— start of Record extracts —
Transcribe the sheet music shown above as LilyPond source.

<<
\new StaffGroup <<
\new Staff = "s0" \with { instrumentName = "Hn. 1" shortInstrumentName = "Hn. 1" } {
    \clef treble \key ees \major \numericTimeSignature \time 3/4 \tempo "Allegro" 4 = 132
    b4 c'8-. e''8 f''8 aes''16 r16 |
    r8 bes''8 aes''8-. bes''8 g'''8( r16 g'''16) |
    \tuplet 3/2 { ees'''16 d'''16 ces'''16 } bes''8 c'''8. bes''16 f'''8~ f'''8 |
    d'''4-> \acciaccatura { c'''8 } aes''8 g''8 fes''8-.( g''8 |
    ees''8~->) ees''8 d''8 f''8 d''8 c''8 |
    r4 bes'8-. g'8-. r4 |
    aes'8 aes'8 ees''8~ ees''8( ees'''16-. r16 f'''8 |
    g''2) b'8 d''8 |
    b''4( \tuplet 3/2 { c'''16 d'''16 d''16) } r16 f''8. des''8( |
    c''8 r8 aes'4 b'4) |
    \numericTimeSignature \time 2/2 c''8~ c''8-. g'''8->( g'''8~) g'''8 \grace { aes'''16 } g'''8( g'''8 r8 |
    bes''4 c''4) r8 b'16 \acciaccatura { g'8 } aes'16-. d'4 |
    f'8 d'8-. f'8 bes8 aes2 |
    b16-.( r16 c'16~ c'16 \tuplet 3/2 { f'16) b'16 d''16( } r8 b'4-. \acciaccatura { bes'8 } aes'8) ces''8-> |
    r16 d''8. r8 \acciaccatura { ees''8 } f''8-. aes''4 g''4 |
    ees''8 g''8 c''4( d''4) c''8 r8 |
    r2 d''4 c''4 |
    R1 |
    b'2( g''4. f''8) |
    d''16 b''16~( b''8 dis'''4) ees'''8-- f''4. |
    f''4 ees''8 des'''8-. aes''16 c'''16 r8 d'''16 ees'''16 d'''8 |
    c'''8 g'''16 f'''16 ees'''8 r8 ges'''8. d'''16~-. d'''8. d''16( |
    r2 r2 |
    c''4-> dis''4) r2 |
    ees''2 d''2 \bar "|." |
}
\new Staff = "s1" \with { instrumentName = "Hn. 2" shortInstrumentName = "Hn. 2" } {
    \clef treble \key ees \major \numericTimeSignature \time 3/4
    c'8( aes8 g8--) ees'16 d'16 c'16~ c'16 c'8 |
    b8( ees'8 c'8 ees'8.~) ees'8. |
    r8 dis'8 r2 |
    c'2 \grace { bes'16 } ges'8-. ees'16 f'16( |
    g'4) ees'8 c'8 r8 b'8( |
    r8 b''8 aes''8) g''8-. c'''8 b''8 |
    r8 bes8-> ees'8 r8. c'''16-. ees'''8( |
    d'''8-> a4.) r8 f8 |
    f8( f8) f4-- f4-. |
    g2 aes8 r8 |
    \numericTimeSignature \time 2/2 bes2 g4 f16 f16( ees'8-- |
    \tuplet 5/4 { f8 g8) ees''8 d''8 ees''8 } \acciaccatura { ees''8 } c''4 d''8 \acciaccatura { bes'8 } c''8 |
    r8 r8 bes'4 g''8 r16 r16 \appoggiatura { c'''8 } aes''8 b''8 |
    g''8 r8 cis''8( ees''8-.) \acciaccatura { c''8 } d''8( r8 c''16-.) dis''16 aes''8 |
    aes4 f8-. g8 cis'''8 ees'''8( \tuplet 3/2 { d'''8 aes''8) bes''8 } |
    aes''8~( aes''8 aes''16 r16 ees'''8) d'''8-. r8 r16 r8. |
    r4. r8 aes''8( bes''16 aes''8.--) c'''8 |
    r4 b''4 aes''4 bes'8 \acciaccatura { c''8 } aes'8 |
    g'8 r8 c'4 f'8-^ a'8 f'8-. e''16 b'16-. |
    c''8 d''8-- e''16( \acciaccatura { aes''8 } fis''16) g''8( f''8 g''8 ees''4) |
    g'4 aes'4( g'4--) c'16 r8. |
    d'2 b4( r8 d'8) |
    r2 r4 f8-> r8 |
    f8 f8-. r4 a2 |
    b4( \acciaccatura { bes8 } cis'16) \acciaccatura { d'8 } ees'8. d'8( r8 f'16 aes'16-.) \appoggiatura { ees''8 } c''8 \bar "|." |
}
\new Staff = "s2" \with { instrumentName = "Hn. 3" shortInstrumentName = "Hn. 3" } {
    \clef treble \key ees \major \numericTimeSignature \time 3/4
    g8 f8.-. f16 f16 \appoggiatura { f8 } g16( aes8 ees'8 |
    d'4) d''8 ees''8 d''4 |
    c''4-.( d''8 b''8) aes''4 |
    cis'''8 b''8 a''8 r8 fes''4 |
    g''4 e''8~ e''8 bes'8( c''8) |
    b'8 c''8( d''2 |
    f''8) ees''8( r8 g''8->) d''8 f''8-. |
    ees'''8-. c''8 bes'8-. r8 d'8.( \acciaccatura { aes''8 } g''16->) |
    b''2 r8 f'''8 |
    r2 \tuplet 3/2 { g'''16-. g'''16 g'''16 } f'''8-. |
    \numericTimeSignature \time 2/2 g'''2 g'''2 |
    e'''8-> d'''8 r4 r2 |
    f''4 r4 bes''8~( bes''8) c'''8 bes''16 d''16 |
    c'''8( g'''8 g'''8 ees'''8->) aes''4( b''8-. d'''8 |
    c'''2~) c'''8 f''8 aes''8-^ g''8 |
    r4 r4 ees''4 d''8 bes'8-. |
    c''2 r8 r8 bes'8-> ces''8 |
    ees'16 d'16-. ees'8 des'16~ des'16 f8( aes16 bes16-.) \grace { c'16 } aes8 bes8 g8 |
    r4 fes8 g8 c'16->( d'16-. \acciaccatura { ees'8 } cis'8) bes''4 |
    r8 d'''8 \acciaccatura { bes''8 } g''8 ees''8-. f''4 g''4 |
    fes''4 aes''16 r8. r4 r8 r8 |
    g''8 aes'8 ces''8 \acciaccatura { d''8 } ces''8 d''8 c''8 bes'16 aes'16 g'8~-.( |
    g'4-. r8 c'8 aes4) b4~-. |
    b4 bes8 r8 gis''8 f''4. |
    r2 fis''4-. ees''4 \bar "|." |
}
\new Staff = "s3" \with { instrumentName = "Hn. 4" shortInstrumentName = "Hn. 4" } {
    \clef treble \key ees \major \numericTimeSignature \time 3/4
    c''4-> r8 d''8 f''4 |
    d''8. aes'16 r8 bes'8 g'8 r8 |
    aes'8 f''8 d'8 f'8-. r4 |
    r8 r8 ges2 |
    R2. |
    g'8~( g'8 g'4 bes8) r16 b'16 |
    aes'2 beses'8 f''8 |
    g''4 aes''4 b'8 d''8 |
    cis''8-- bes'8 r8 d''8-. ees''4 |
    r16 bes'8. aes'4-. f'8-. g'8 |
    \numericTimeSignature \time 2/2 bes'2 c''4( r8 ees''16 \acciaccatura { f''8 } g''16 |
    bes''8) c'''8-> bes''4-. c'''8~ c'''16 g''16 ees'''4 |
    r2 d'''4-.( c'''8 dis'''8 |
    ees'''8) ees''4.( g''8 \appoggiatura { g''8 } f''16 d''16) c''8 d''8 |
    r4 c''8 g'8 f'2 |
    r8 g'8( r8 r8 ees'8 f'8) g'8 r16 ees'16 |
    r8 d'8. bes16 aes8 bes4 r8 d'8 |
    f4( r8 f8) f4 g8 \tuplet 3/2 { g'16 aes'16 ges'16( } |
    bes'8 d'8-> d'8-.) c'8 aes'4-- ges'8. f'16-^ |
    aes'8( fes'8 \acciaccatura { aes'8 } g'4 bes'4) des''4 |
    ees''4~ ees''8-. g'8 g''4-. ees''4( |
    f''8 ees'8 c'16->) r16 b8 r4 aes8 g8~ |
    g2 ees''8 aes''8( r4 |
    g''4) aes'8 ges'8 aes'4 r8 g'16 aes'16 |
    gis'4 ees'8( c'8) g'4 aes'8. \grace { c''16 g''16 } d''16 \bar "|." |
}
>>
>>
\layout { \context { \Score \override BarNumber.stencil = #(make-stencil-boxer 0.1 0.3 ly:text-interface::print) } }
— end of Record extracts —
— start of Record extracts —
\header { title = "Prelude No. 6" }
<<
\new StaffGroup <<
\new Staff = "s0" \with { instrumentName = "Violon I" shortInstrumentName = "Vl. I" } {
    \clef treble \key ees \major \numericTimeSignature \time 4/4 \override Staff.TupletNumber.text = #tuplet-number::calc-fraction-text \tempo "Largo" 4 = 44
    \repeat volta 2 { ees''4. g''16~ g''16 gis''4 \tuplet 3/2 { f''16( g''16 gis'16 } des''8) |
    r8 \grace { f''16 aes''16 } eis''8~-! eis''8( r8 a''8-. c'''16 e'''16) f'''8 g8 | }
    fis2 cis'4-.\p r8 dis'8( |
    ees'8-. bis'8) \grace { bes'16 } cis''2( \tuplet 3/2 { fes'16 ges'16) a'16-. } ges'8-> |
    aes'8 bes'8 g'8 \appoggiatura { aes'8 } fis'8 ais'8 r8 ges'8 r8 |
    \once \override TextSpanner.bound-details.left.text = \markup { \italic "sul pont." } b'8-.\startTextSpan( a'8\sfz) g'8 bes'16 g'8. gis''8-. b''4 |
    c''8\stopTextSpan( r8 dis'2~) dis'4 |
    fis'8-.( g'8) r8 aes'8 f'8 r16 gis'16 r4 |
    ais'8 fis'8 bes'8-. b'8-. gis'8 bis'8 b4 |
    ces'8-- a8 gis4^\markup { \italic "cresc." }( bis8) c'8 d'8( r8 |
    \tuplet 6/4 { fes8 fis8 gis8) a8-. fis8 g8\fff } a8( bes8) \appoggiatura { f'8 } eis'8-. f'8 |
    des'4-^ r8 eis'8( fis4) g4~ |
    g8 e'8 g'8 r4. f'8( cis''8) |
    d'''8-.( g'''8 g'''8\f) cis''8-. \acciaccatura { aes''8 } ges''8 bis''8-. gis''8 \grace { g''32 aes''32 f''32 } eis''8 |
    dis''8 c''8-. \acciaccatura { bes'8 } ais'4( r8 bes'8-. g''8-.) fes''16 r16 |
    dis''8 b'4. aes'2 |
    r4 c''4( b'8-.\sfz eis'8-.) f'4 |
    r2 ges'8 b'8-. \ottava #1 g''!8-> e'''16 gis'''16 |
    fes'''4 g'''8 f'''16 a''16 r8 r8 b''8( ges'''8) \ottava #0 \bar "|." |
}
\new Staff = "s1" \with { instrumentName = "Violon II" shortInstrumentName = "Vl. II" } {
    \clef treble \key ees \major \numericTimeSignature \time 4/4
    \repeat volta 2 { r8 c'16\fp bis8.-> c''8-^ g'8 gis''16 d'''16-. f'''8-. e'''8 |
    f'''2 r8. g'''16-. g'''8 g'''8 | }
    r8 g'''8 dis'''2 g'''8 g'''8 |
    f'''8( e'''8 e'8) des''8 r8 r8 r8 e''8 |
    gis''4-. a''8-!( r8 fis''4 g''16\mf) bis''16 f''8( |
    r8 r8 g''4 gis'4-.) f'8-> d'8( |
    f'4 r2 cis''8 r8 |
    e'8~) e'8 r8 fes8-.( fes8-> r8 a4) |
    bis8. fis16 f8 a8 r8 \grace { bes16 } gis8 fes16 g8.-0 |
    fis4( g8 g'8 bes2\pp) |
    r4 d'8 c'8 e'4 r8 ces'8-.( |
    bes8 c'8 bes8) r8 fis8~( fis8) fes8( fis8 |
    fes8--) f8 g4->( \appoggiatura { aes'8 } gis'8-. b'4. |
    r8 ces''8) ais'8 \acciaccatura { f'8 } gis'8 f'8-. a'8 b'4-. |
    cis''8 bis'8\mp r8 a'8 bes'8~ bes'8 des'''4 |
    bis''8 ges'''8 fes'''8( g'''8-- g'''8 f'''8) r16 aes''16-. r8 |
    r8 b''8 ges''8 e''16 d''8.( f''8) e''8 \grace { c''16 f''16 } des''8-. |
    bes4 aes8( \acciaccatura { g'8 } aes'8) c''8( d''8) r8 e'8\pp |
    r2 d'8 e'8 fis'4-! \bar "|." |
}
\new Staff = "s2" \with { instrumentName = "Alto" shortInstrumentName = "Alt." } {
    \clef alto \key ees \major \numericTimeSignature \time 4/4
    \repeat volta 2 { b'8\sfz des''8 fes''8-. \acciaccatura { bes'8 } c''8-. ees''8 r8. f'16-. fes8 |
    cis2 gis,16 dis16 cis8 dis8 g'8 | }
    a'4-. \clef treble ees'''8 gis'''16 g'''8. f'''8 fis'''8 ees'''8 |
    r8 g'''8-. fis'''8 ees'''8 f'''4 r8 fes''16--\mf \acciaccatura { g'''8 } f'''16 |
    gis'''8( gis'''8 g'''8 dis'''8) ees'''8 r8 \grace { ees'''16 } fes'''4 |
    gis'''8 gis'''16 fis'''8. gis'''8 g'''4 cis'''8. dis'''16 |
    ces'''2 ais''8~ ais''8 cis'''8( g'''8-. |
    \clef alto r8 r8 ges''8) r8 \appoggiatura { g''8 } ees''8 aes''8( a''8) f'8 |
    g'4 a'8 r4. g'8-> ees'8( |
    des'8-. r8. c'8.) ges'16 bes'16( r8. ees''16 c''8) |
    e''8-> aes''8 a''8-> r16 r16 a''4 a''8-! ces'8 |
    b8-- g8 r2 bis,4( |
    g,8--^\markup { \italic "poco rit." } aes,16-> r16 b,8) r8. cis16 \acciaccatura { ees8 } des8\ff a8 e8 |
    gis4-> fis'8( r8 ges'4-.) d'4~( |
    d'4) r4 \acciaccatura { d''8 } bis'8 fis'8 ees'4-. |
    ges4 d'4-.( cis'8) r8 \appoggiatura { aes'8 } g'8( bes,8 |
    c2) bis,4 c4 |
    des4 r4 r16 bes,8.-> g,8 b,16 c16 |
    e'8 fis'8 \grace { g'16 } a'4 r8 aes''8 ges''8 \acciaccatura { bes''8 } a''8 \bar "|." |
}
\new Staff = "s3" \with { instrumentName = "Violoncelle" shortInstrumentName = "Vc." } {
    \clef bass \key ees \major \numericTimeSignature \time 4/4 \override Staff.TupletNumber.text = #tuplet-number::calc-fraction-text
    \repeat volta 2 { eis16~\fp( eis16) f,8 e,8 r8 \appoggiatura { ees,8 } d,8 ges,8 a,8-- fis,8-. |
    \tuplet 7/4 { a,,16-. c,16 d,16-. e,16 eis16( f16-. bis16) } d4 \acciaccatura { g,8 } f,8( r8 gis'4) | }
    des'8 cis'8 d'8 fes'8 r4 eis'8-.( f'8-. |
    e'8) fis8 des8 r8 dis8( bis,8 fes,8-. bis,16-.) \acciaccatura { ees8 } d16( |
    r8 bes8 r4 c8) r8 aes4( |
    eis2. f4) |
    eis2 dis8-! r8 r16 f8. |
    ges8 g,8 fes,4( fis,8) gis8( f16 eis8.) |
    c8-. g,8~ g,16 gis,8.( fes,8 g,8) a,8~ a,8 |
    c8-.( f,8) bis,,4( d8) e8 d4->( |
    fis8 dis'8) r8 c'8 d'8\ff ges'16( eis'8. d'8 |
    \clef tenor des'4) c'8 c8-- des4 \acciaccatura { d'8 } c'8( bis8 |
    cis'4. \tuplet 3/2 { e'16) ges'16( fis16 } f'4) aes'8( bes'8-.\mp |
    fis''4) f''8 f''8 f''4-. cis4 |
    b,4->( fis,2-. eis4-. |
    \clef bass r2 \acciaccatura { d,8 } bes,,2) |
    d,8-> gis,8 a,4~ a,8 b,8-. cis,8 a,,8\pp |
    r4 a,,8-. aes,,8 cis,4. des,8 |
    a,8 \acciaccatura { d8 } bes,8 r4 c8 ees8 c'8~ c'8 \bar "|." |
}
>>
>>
— end of Record extracts —
— start of Record extracts —
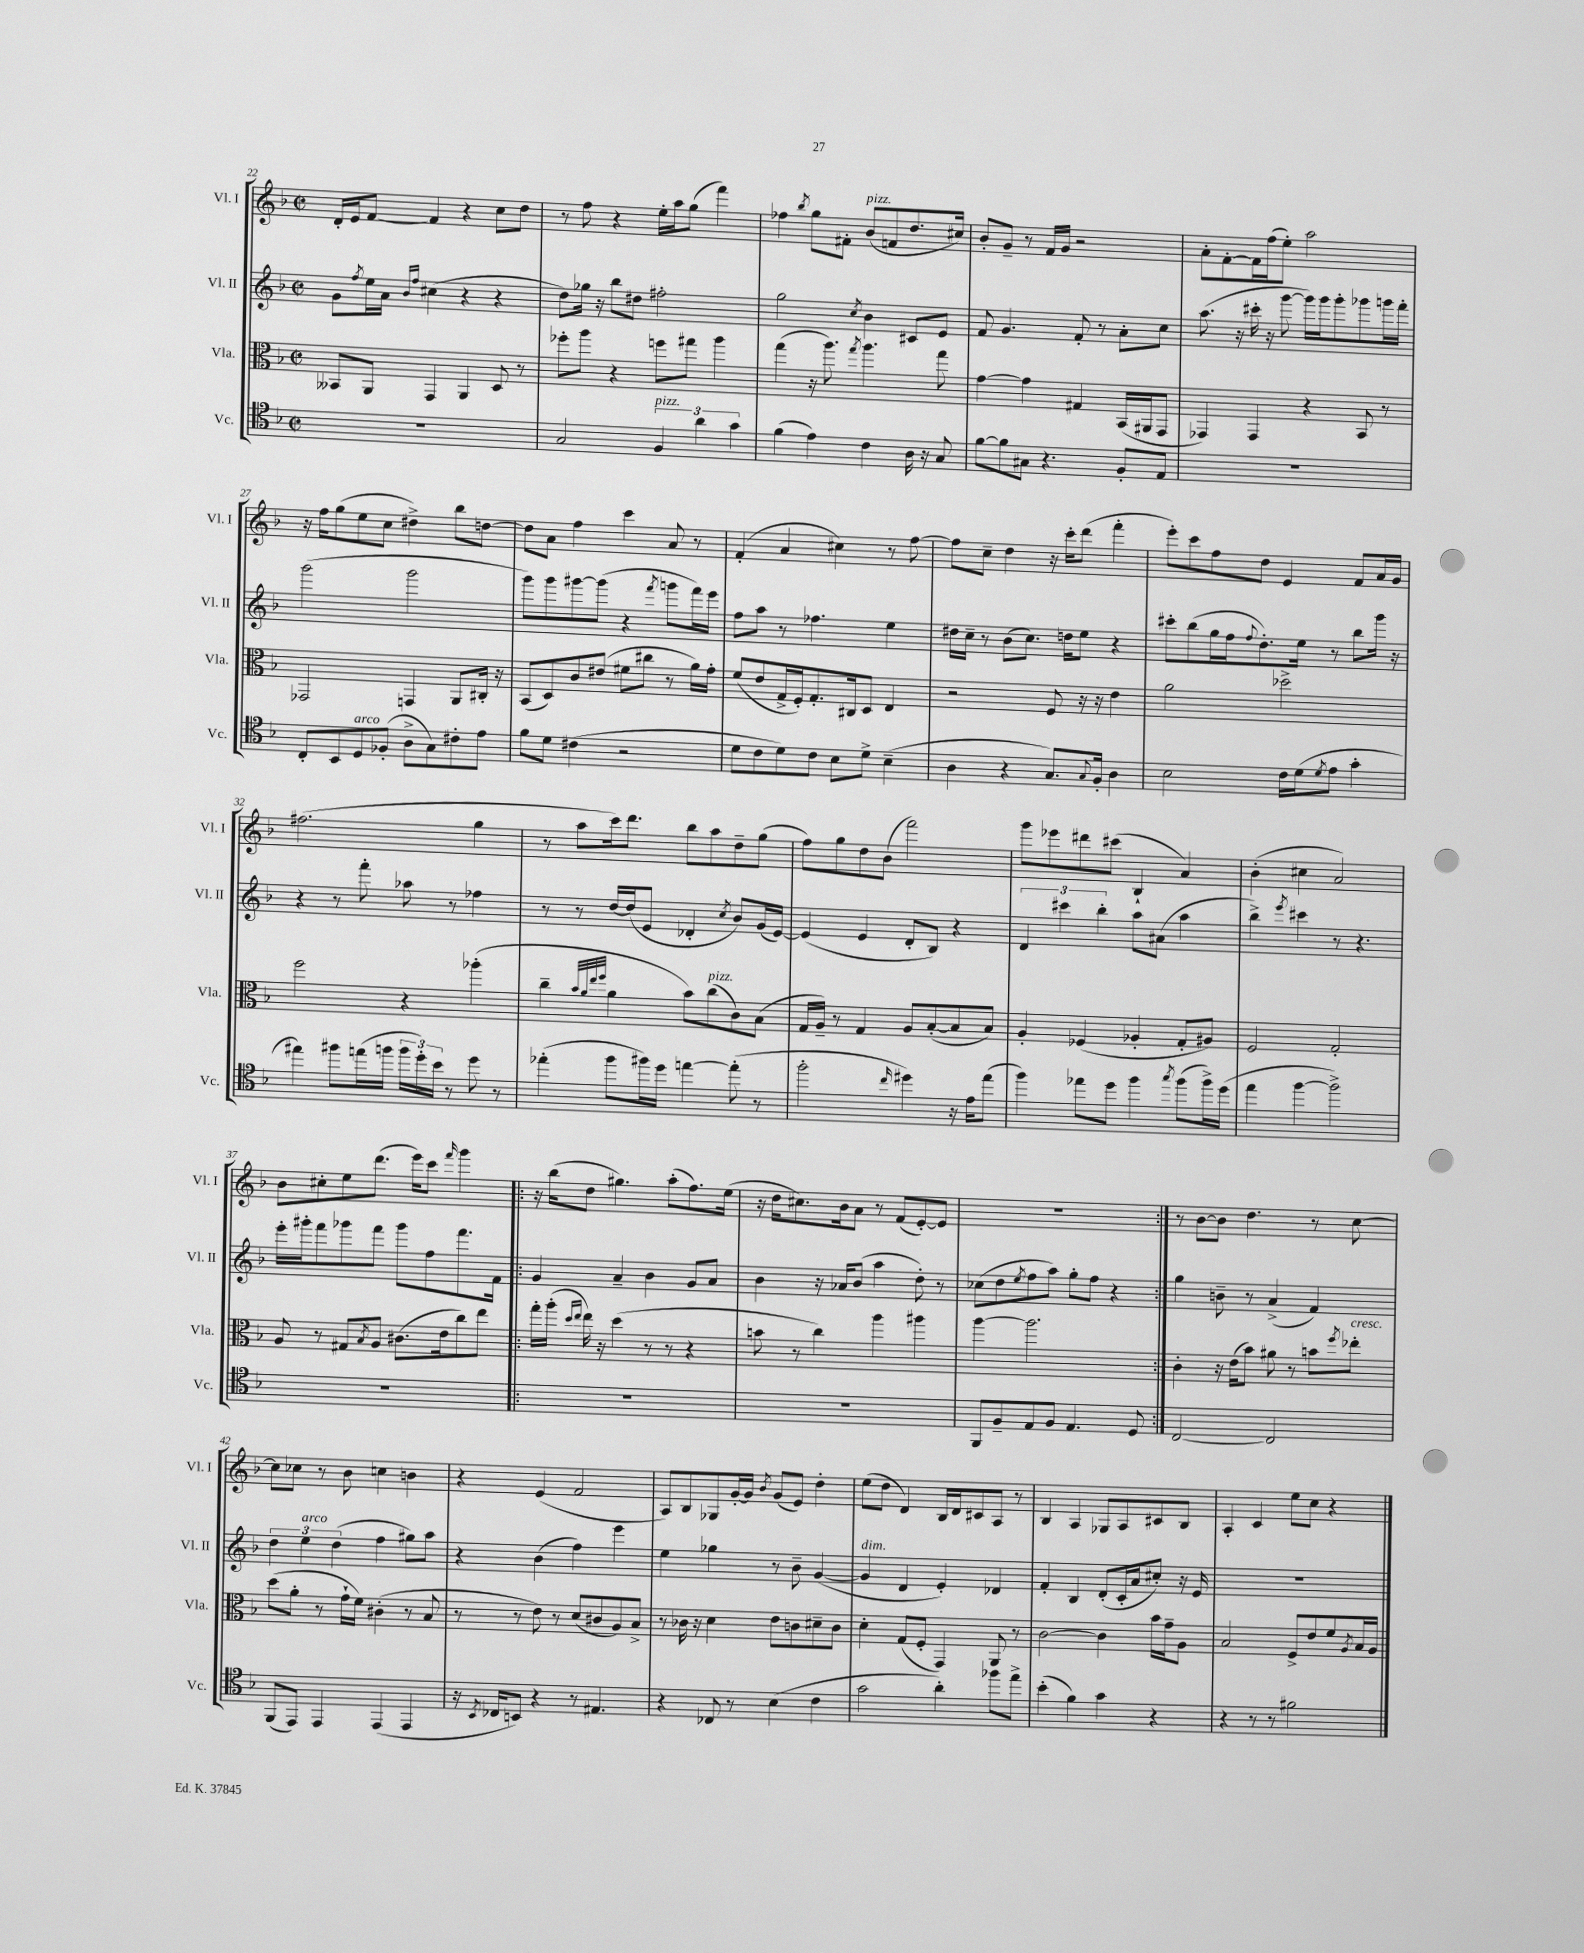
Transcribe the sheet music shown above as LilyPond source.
— end of Record extracts —
• _Problem requirements_
Count the lines of the material that contain the string "ottava", matching case exactly. Reply with the number only.

• _Answer to this exercise_
2